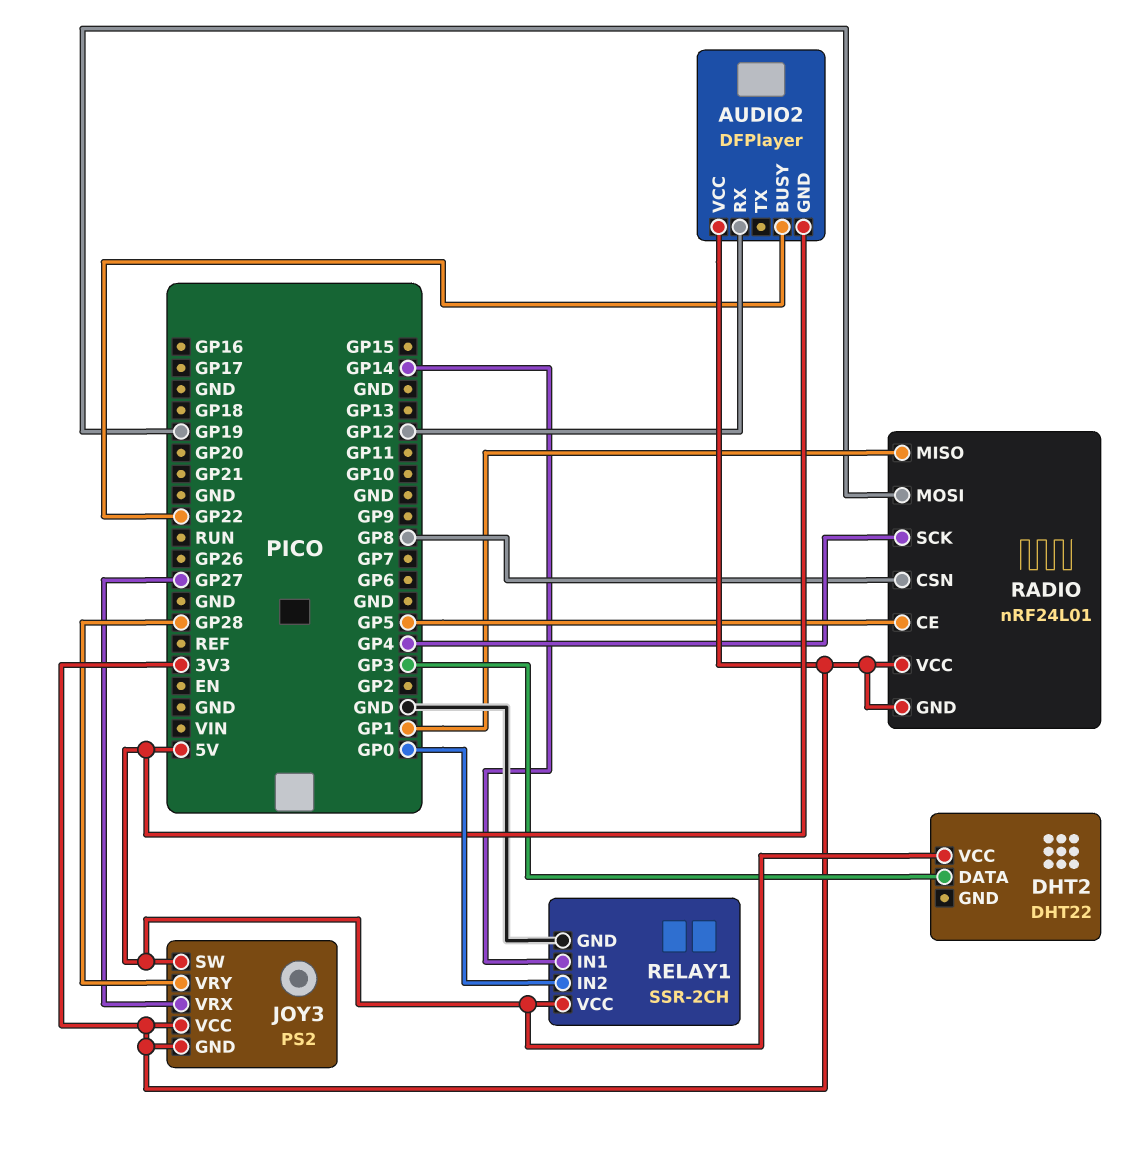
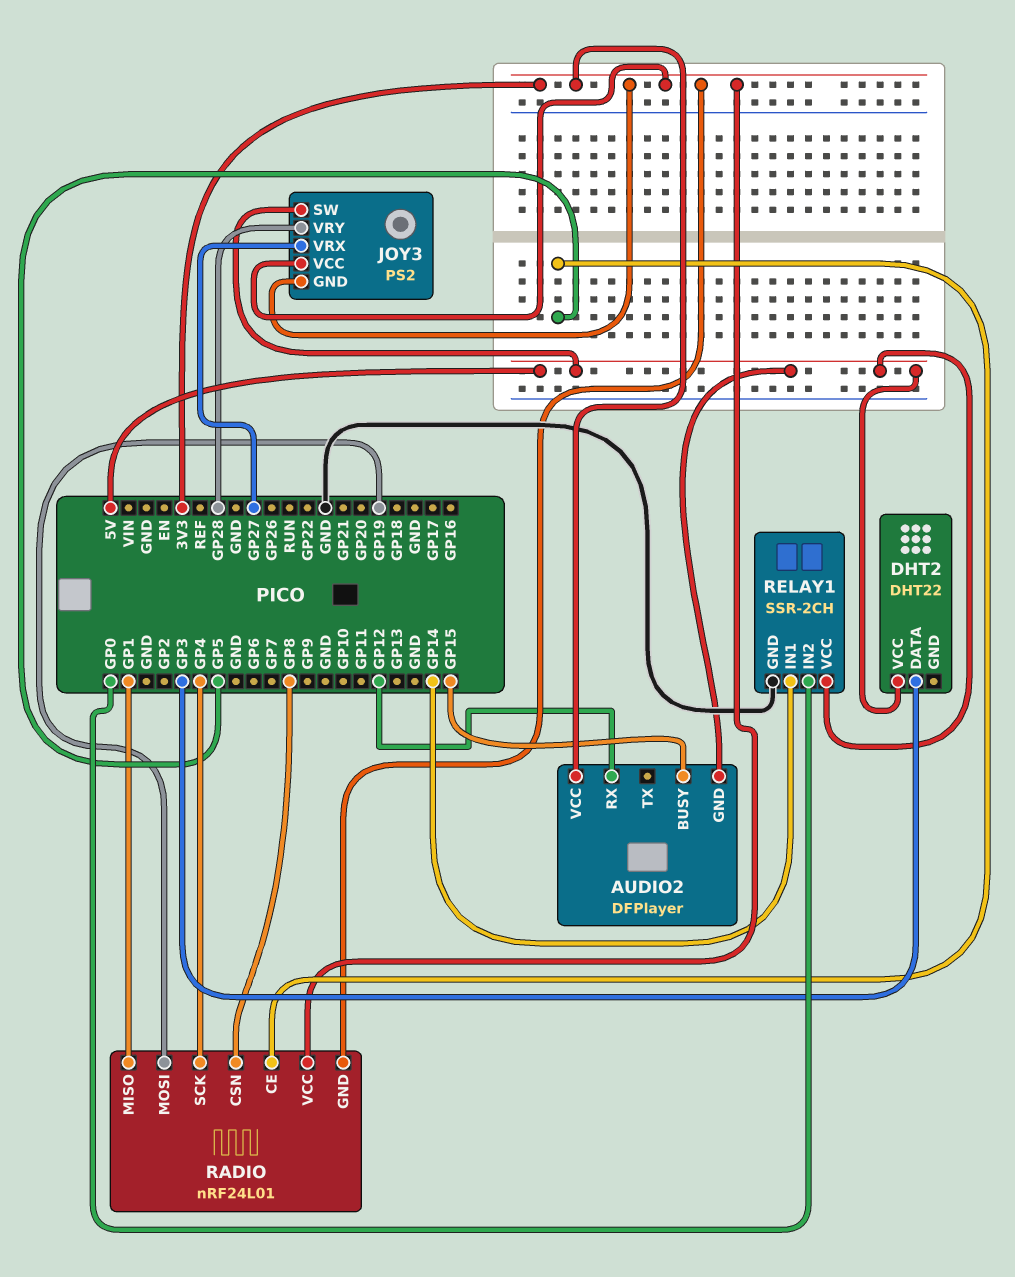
AUDIO2 pin BUSY: GP22 -> GP15

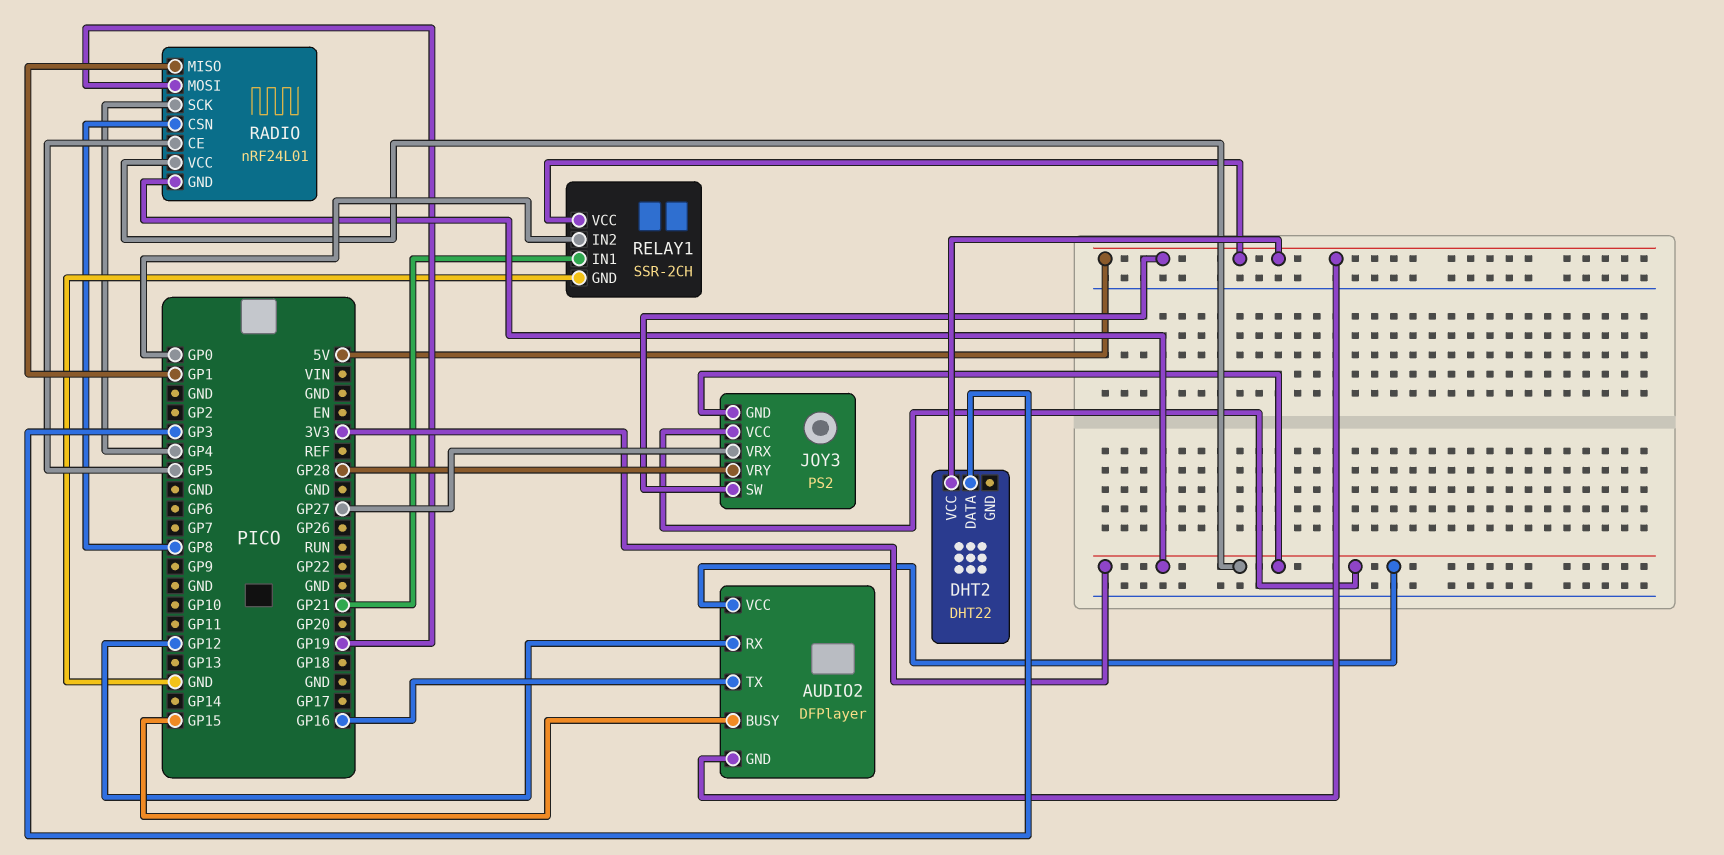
AUDIO2 pin TX: none -> GP16
RELAY1 pin IN1: GP14 -> GP21

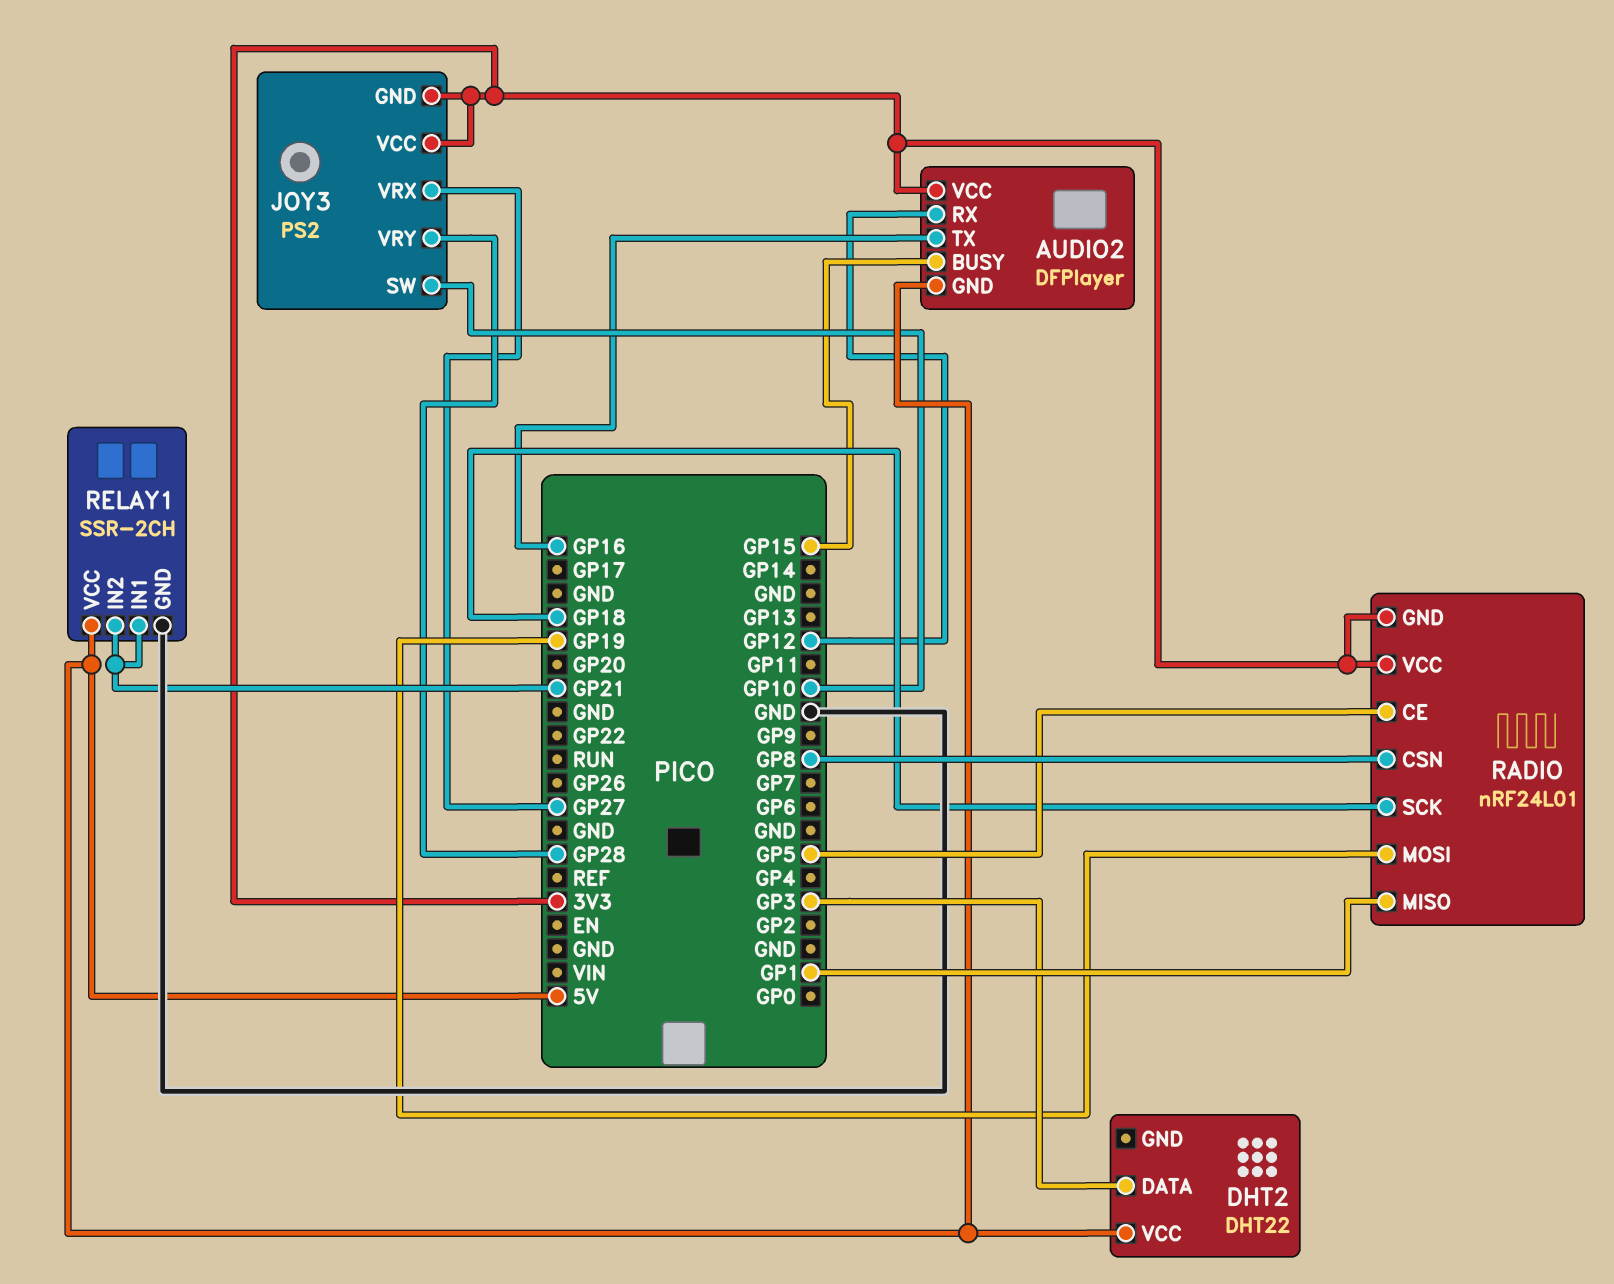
JOY3 pin SW: 5V -> GP10
RADIO pin SCK: GP4 -> GP18
RELAY1 pin IN2: GP0 -> GP21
========================================================================
§ The task: The expected output is the full data above, reproduced exactly with no images.

§ Response to the task:
AUDIO2 pin BUSY: GP22 -> GP15

AUDIO2 pin TX: none -> GP16
RELAY1 pin IN1: GP14 -> GP21

JOY3 pin SW: 5V -> GP10
RADIO pin SCK: GP4 -> GP18
RELAY1 pin IN2: GP0 -> GP21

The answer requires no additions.